Every line of the material that includes the word "white" is to be shown.

------ RECORDED INFORMATION ------

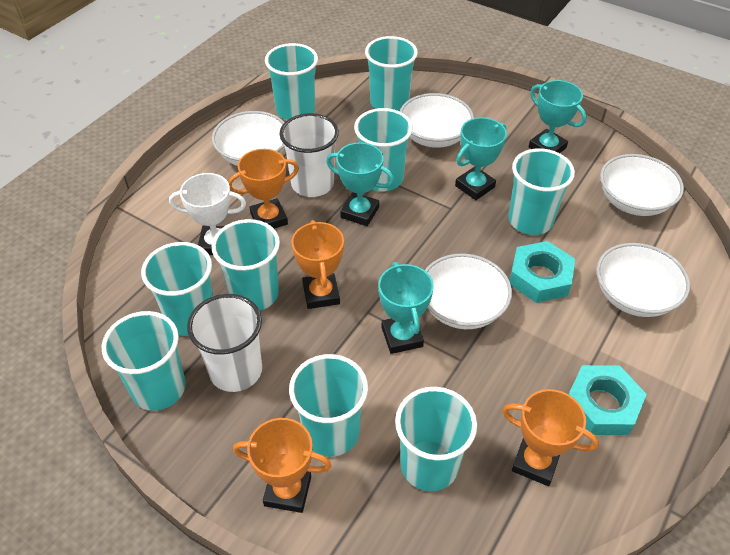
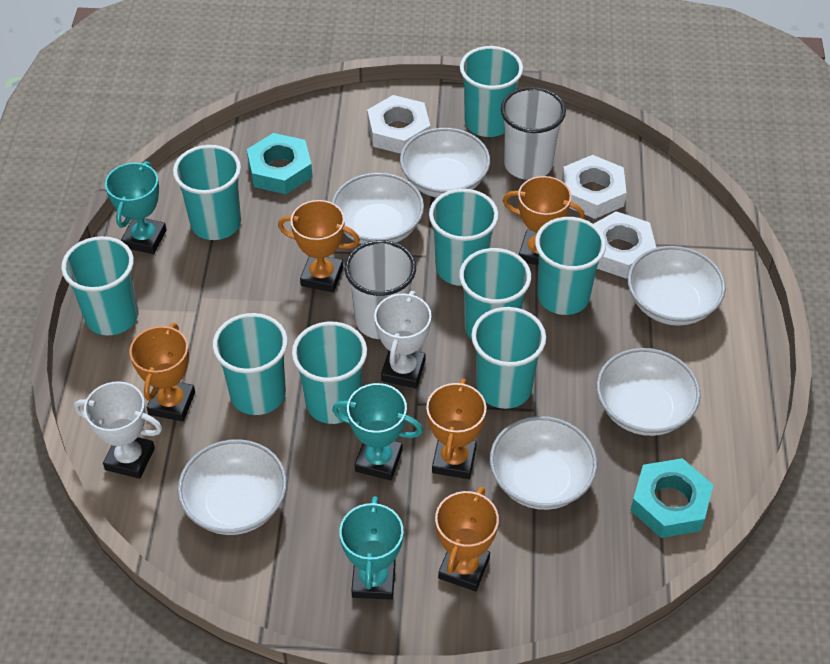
orange trophy: 4 -> 5
turquoise trophy: 4 -> 3
white bowl: 5 -> 6
white nut: 0 -> 3
white trophy: 1 -> 2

------

» **TASK RESPONSE**:
white bowl: 5 -> 6
white nut: 0 -> 3
white trophy: 1 -> 2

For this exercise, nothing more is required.